## Extracted entries

---+---

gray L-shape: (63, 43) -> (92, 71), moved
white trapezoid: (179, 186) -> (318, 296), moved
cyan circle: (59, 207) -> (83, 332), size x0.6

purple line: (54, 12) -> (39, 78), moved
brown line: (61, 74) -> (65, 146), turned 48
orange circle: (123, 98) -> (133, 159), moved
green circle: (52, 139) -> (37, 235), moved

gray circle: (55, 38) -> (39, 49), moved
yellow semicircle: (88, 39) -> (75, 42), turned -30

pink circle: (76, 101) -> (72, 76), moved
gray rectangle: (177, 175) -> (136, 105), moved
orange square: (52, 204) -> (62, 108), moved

---+---

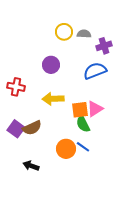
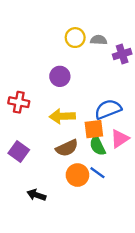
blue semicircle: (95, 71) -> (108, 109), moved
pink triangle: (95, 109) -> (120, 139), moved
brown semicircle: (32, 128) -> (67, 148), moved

---+---

## Exercise brief
Of the entries above, transcribe exactly those lines that fall between the line containing "green circle: (52, 139) -> (37, 235), moved" and the line containing "orange square: (52, 204) -> (62, 108), moved", together with those two lines.

## Task result
green circle: (52, 139) -> (37, 235), moved

gray circle: (55, 38) -> (39, 49), moved
yellow semicircle: (88, 39) -> (75, 42), turned -30

pink circle: (76, 101) -> (72, 76), moved
gray rectangle: (177, 175) -> (136, 105), moved
orange square: (52, 204) -> (62, 108), moved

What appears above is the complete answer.